Stepwise shape edit descriptions
────
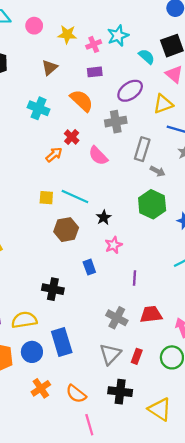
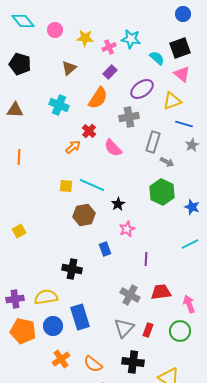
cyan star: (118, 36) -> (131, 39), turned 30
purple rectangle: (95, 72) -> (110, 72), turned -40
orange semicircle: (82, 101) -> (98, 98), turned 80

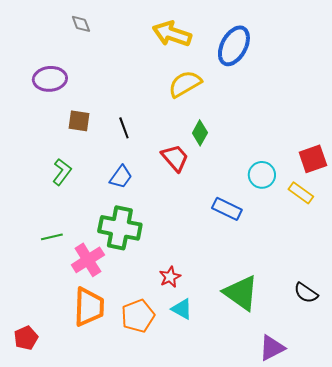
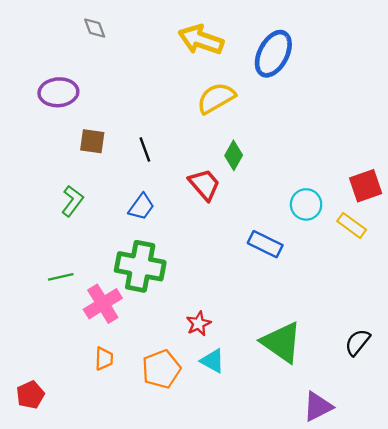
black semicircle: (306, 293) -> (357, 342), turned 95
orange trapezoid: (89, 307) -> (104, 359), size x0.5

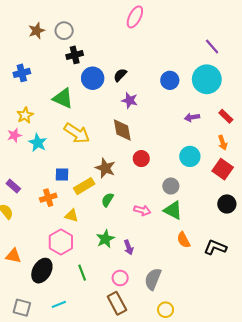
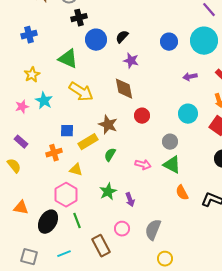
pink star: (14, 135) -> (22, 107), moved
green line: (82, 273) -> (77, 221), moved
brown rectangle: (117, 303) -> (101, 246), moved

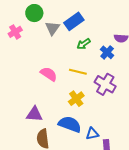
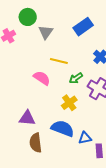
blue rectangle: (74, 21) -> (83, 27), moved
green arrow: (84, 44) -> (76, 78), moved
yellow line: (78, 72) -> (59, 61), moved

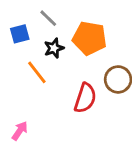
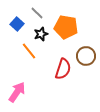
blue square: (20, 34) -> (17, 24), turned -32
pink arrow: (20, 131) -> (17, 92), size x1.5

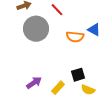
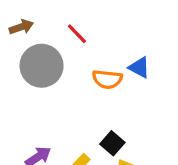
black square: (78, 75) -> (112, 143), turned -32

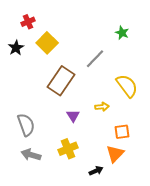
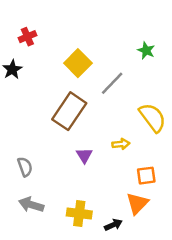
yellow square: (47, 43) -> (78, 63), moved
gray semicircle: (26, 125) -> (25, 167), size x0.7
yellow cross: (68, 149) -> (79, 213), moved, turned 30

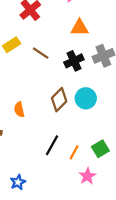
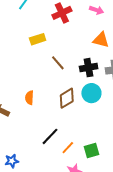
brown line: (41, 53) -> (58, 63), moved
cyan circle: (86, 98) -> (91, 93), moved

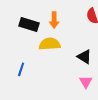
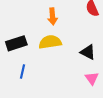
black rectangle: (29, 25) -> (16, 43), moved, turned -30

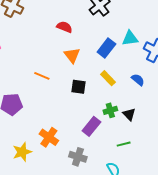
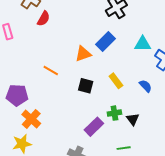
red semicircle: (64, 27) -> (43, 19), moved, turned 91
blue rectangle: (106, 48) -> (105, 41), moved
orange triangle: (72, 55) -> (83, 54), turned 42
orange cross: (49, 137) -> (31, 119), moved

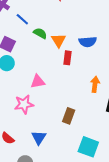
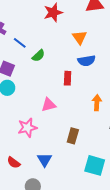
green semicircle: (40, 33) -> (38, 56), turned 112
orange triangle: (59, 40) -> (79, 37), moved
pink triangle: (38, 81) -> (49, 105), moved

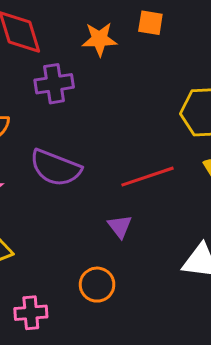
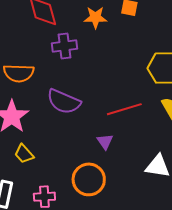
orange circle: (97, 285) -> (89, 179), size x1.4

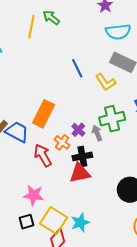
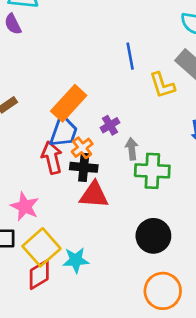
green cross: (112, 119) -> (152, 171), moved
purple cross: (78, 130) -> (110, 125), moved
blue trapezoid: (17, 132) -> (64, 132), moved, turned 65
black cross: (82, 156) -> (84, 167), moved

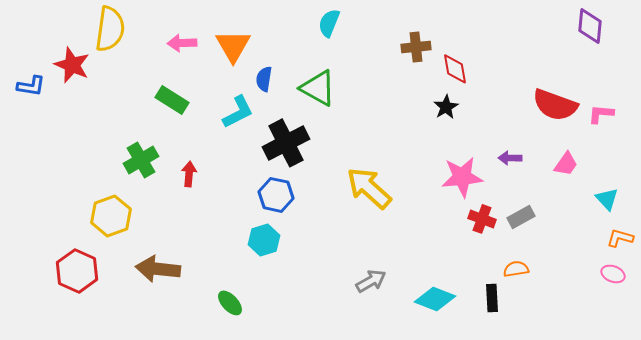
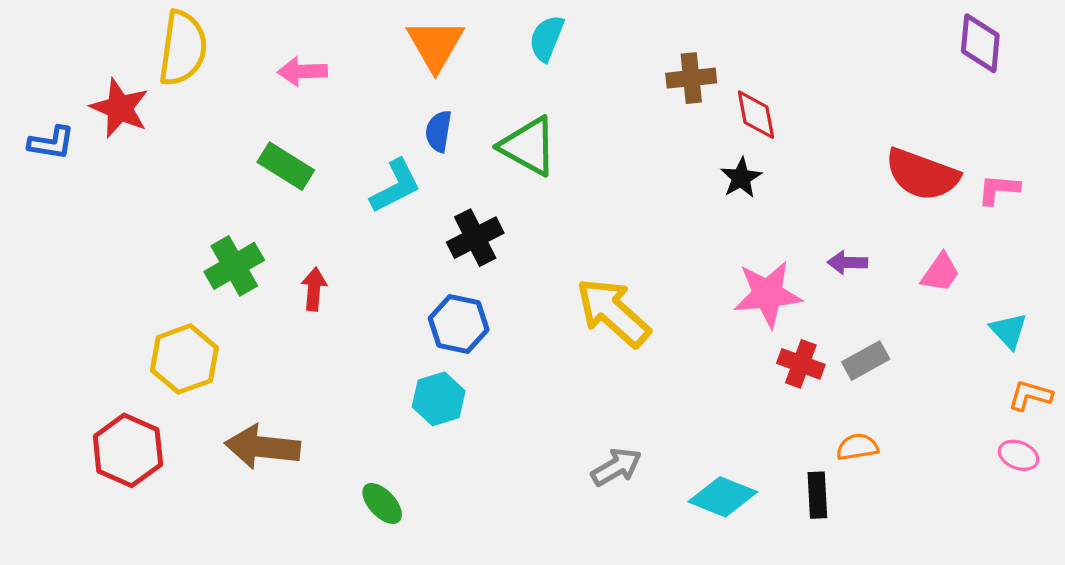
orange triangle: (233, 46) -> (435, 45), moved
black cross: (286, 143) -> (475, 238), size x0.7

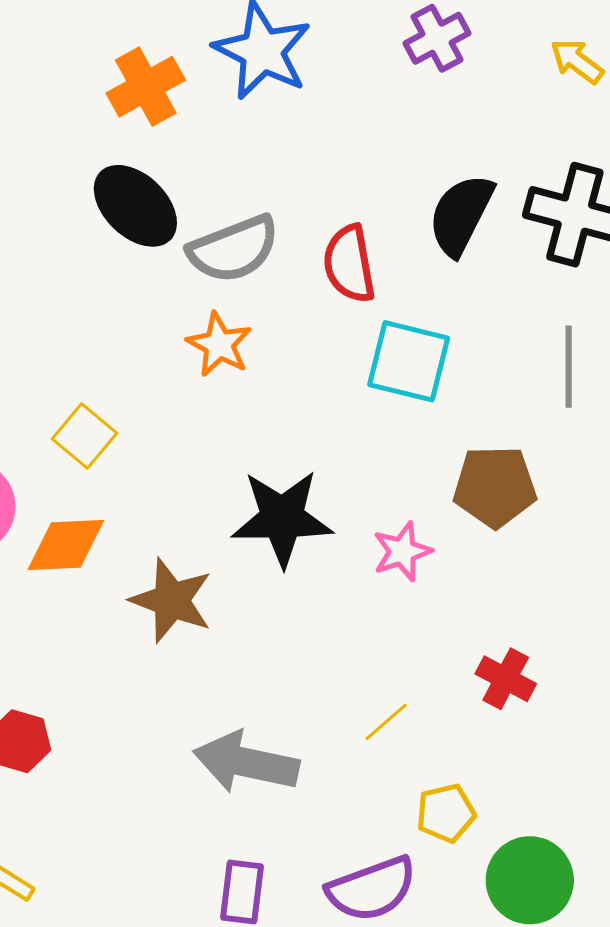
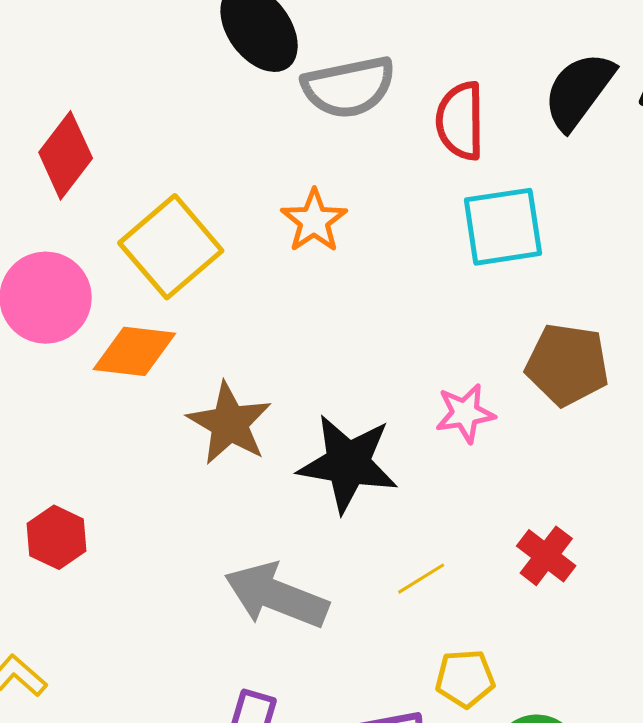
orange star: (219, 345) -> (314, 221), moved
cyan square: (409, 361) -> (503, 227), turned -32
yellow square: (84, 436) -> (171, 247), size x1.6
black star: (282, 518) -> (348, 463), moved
────
_Task directions_: Exactly the lines from the one that contains "blue rectangle: (74, 21) -> (83, 27), moved" through the last line of the records should be set down, and the pictures should be dropped.

_Response_:
blue rectangle: (74, 21) -> (83, 27), moved
green arrow: (84, 44) -> (76, 78), moved
yellow line: (78, 72) -> (59, 61), moved

blue square: (20, 34) -> (17, 24), turned -32
pink arrow: (20, 131) -> (17, 92), size x1.5

black square: (78, 75) -> (112, 143), turned -32

yellow square: (47, 43) -> (78, 63), moved
gray semicircle: (26, 125) -> (25, 167), size x0.7
yellow cross: (68, 149) -> (79, 213), moved, turned 30

brown line: (41, 53) -> (58, 63), moved
cyan circle: (86, 98) -> (91, 93), moved

black rectangle: (29, 25) -> (16, 43), moved, turned -30

red semicircle: (64, 27) -> (43, 19), moved, turned 91
blue rectangle: (106, 48) -> (105, 41), moved
orange triangle: (72, 55) -> (83, 54), turned 42
orange cross: (49, 137) -> (31, 119), moved

green semicircle: (40, 33) -> (38, 56), turned 112
orange triangle: (59, 40) -> (79, 37), moved
pink triangle: (38, 81) -> (49, 105), moved

orange circle: (97, 285) -> (89, 179), size x1.4

green cross: (112, 119) -> (152, 171), moved
purple cross: (78, 130) -> (110, 125), moved
blue trapezoid: (17, 132) -> (64, 132), moved, turned 65
black cross: (82, 156) -> (84, 167), moved

orange triangle: (233, 46) -> (435, 45), moved
black cross: (286, 143) -> (475, 238), size x0.7

orange star: (219, 345) -> (314, 221), moved
cyan square: (409, 361) -> (503, 227), turned -32
yellow square: (84, 436) -> (171, 247), size x1.6
black star: (282, 518) -> (348, 463), moved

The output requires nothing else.